**AIM OF THE TASK**
Please repeat exactly the lines below from the line with "C3: 47uF (plus" to the line with "R20: 16k (GND, U6/in-) -> 16k (U6/in-, n13)", including both, and leave out every picture.

**Stored items from a collection**
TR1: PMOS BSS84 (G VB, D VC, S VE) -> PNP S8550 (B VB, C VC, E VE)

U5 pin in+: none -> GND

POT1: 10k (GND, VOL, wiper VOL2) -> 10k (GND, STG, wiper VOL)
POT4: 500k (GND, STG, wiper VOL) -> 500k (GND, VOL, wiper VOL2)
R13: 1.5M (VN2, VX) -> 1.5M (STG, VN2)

...

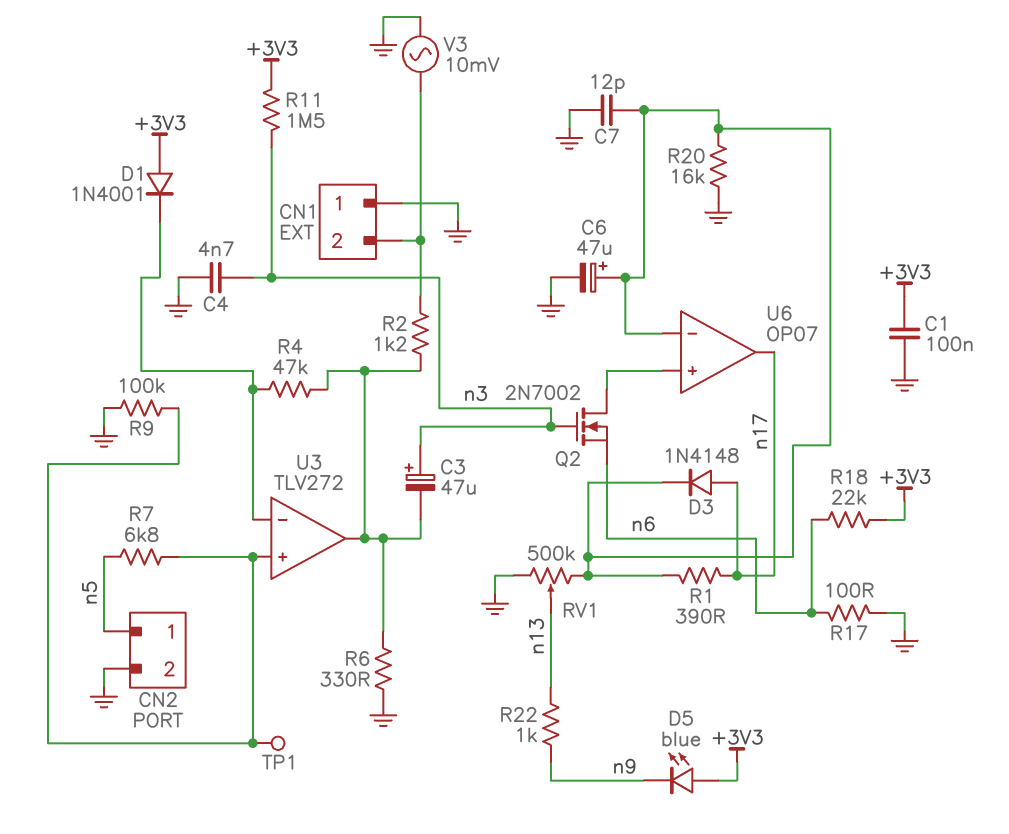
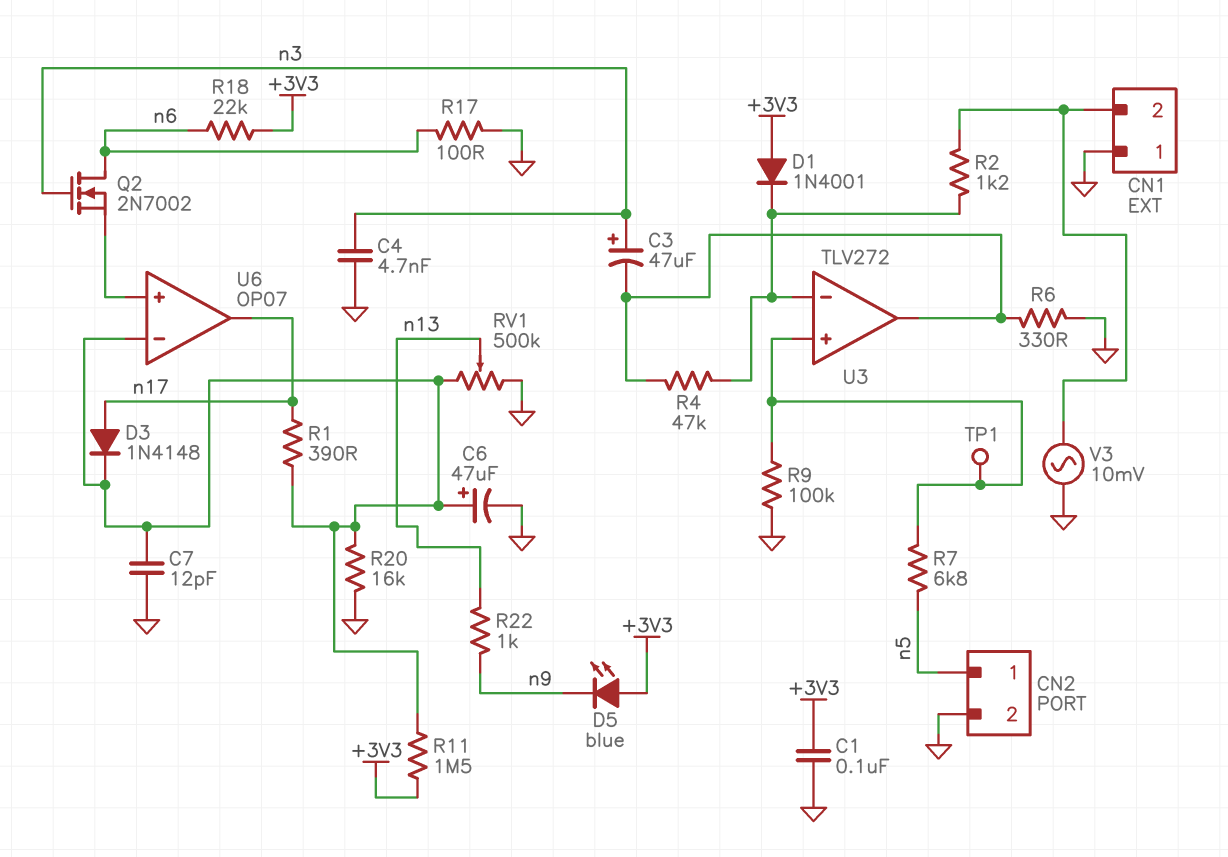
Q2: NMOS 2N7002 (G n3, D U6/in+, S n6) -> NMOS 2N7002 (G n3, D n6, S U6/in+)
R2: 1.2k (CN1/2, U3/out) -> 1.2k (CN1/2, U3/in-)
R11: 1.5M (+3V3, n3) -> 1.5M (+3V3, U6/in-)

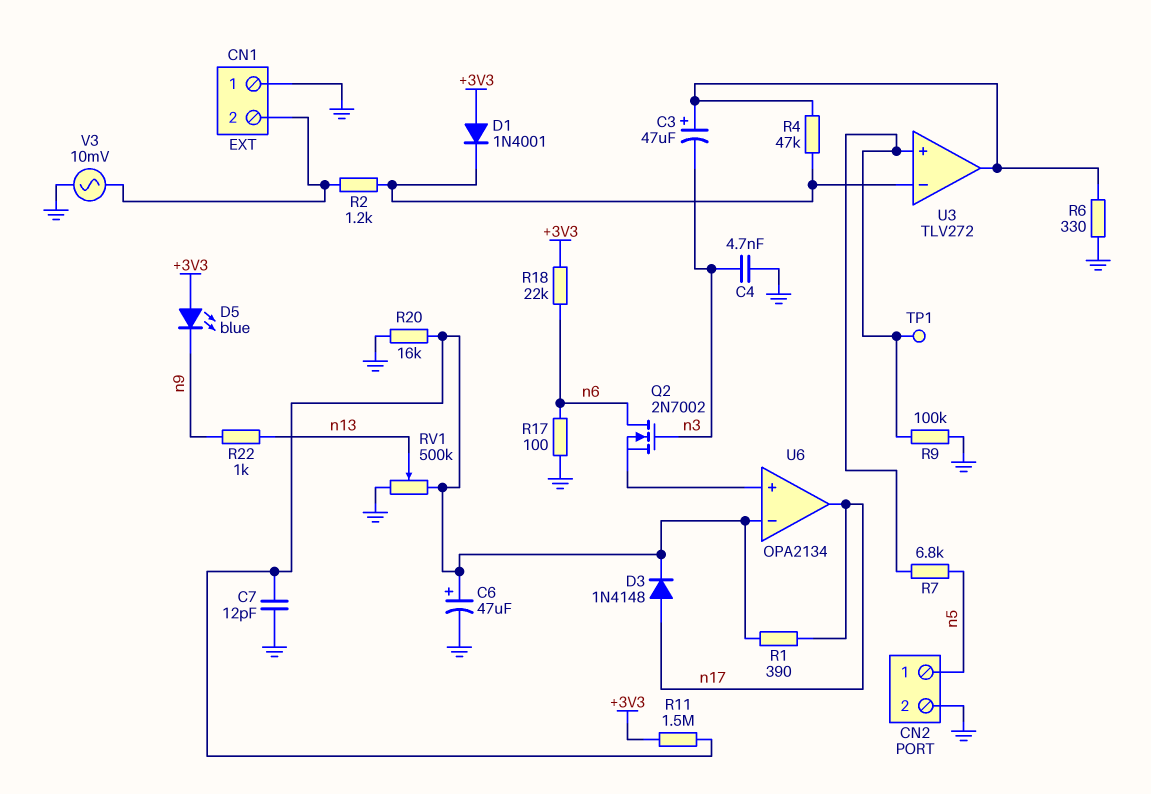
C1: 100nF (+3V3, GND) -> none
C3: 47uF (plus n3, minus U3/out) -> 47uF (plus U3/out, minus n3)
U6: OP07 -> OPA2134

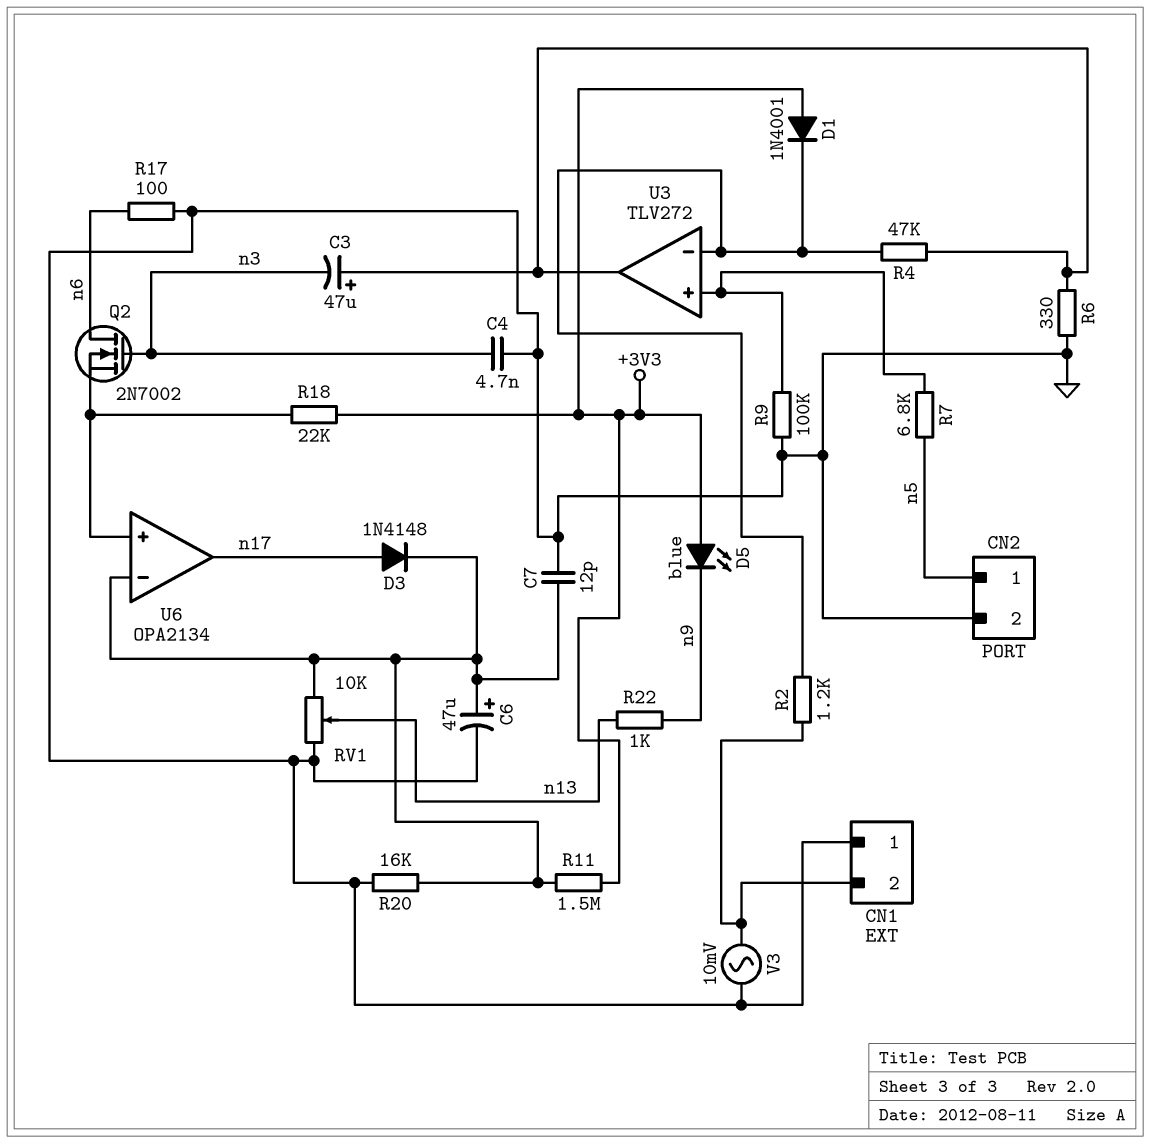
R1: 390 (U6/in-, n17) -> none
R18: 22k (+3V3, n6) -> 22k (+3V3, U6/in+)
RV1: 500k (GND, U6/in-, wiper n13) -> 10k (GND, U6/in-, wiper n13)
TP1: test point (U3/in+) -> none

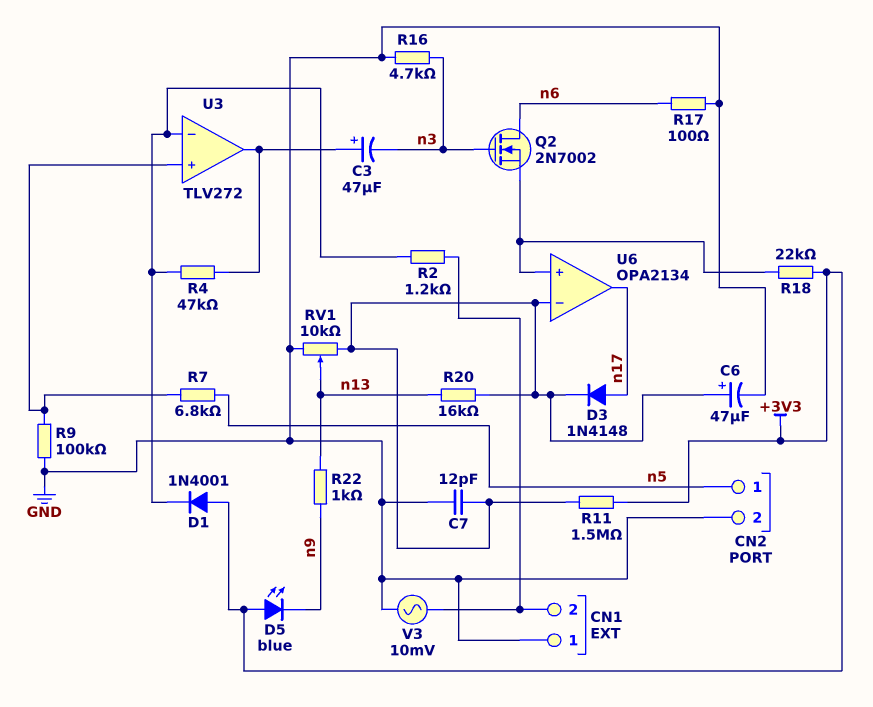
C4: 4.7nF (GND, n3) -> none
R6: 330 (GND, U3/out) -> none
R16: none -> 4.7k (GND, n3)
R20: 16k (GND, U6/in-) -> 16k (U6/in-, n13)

**ANSWER TO THIS TASK**
C3: 47uF (plus n3, minus U3/out) -> 47uF (plus U3/out, minus n3)
U6: OP07 -> OPA2134

R1: 390 (U6/in-, n17) -> none
R18: 22k (+3V3, n6) -> 22k (+3V3, U6/in+)
RV1: 500k (GND, U6/in-, wiper n13) -> 10k (GND, U6/in-, wiper n13)
TP1: test point (U3/in+) -> none

C4: 4.7nF (GND, n3) -> none
R6: 330 (GND, U3/out) -> none
R16: none -> 4.7k (GND, n3)
R20: 16k (GND, U6/in-) -> 16k (U6/in-, n13)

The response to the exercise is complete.